# Exercise
Once you reach the line containing "orange brick D1:F1" in the entries below, write out that line and each one after it down to the line containing "white brick G5:G6 level 1 -> none", exactly and with nothing added.

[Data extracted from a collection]
=== Section Start ===
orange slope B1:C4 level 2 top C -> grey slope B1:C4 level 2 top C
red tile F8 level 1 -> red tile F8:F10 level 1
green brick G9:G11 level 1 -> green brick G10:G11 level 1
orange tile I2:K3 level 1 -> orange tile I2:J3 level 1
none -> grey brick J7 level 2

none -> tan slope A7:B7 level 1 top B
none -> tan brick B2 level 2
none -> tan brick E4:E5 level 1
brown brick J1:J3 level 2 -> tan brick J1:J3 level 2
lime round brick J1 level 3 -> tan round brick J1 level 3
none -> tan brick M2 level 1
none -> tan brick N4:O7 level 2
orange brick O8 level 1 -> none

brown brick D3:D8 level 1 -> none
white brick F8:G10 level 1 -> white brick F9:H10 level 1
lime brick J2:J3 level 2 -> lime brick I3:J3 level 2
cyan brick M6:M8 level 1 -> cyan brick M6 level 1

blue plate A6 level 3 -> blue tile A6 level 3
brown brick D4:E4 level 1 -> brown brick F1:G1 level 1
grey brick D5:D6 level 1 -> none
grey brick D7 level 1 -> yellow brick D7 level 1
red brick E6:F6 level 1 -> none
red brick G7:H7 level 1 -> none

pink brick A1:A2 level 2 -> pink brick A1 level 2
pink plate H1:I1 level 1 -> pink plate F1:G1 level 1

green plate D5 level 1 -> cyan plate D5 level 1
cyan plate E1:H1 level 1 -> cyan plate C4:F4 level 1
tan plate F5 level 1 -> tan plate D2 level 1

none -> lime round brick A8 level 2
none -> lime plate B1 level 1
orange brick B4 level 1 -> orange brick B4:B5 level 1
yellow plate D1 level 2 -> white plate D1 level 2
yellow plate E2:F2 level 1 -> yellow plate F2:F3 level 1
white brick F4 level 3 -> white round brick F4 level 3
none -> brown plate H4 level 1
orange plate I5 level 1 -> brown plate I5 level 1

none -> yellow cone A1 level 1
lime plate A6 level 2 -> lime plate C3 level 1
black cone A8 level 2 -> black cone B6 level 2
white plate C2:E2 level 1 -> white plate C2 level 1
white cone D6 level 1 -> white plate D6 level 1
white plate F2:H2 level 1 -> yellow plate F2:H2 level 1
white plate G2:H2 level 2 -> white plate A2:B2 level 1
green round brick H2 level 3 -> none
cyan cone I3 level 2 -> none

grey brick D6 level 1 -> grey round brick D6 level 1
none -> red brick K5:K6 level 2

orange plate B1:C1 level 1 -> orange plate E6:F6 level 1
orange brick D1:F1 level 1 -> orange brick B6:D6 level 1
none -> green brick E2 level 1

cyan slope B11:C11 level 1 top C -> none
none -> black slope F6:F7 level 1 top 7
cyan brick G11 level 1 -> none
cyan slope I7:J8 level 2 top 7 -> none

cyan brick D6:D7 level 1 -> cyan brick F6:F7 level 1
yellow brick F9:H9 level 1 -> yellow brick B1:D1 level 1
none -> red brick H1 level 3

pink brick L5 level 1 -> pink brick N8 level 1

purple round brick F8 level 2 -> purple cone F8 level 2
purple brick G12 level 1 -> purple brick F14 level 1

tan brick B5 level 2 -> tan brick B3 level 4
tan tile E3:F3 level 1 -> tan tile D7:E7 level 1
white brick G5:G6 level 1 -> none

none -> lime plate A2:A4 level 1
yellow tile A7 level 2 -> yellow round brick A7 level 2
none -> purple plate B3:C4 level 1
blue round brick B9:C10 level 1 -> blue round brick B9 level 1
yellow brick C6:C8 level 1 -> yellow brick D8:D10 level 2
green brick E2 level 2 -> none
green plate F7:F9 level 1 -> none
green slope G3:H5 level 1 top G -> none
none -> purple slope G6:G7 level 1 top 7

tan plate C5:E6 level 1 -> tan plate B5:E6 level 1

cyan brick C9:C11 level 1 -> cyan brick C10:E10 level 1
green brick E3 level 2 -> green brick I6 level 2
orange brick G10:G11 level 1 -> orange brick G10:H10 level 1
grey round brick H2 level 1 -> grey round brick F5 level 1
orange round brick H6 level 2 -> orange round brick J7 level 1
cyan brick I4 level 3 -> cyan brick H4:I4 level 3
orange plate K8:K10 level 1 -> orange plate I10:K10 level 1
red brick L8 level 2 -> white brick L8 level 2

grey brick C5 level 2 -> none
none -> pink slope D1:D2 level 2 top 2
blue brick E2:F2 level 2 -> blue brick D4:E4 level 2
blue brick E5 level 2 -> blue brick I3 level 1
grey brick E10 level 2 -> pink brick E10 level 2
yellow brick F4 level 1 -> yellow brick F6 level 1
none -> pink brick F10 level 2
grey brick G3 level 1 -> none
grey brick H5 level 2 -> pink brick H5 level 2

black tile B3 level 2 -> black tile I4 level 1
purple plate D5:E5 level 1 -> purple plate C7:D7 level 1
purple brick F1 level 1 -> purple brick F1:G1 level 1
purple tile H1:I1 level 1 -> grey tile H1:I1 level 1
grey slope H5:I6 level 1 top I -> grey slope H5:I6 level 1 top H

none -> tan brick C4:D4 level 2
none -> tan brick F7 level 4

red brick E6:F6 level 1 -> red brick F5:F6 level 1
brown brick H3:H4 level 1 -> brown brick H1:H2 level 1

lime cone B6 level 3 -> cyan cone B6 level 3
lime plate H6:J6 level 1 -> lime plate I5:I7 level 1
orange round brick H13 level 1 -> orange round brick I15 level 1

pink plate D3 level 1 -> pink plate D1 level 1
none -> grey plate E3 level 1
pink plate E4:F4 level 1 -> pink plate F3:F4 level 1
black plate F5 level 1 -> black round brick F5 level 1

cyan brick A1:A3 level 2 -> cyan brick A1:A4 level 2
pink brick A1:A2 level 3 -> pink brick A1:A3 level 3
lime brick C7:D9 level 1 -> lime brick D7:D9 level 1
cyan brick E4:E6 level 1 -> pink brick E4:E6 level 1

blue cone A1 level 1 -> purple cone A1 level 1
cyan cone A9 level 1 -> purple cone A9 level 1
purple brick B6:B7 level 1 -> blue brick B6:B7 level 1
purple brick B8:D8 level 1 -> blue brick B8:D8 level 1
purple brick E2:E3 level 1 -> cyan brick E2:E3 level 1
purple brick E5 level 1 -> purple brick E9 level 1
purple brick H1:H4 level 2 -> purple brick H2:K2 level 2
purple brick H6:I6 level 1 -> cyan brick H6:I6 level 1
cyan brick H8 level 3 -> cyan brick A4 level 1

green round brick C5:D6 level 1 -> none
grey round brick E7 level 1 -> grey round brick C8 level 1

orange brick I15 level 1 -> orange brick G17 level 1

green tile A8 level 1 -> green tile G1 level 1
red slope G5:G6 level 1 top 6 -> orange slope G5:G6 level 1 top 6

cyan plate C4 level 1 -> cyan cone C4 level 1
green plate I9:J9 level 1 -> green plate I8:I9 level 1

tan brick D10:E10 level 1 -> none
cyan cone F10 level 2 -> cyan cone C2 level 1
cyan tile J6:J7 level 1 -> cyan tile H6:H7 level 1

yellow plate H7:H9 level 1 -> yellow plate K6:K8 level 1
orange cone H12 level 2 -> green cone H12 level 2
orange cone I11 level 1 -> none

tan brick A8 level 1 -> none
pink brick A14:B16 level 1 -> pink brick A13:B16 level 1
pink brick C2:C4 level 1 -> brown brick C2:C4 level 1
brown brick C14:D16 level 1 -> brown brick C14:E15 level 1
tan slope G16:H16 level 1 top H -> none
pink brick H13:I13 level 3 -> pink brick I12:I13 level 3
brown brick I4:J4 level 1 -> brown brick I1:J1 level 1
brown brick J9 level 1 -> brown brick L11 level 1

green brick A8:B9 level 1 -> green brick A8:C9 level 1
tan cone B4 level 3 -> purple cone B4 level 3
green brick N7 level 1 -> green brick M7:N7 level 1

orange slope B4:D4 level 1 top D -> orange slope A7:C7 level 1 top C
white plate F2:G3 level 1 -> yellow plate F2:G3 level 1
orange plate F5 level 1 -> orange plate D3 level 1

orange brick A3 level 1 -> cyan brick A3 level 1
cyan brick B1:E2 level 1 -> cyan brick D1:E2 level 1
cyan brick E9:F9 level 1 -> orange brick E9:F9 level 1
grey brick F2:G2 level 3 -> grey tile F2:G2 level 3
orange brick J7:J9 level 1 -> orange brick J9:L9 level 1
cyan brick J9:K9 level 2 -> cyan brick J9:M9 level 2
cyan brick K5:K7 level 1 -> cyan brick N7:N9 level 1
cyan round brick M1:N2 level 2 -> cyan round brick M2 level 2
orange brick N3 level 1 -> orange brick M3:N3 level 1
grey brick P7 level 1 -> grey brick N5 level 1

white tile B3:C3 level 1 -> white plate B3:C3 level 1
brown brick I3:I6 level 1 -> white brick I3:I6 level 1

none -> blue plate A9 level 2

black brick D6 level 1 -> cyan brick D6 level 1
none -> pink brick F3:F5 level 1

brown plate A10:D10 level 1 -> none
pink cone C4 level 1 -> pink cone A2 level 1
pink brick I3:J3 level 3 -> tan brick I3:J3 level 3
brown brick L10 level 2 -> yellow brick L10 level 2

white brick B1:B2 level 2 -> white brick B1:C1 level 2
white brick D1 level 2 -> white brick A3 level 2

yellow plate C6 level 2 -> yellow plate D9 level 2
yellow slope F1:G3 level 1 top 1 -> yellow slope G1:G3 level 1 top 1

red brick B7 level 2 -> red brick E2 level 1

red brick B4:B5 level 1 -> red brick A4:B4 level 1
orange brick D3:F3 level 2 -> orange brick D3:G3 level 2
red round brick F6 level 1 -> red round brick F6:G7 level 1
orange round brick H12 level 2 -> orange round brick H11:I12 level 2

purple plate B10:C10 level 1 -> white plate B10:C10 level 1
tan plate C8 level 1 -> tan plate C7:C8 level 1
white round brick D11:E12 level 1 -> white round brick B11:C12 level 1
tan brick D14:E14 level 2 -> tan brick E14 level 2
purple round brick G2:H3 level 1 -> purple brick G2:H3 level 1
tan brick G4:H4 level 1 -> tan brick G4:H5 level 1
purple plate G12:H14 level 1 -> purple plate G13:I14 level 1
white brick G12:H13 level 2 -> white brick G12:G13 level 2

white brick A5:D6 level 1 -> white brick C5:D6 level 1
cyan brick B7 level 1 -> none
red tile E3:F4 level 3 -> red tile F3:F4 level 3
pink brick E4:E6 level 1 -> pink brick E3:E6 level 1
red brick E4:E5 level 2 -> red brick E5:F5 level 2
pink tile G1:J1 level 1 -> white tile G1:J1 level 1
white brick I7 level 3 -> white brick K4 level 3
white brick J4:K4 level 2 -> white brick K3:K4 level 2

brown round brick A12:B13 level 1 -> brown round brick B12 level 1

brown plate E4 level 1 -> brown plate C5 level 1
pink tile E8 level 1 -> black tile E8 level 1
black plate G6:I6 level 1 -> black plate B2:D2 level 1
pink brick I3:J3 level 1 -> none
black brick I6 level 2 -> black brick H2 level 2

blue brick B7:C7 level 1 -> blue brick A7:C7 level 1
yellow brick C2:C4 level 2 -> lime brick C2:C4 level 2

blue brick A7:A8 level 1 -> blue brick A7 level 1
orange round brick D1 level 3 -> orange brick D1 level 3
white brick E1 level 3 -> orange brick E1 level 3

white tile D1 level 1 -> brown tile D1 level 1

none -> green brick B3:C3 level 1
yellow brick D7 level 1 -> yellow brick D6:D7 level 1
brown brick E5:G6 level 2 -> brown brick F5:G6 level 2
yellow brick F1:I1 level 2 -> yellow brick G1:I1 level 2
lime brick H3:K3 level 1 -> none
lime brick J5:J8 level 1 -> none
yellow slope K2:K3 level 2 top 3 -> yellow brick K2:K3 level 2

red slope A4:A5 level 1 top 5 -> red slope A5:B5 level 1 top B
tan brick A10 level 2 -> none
=== Section End ===
# Solution to this problem
orange brick D1:F1 level 1 -> orange brick B6:D6 level 1
none -> green brick E2 level 1

cyan slope B11:C11 level 1 top C -> none
none -> black slope F6:F7 level 1 top 7
cyan brick G11 level 1 -> none
cyan slope I7:J8 level 2 top 7 -> none

cyan brick D6:D7 level 1 -> cyan brick F6:F7 level 1
yellow brick F9:H9 level 1 -> yellow brick B1:D1 level 1
none -> red brick H1 level 3

pink brick L5 level 1 -> pink brick N8 level 1

purple round brick F8 level 2 -> purple cone F8 level 2
purple brick G12 level 1 -> purple brick F14 level 1

tan brick B5 level 2 -> tan brick B3 level 4
tan tile E3:F3 level 1 -> tan tile D7:E7 level 1
white brick G5:G6 level 1 -> none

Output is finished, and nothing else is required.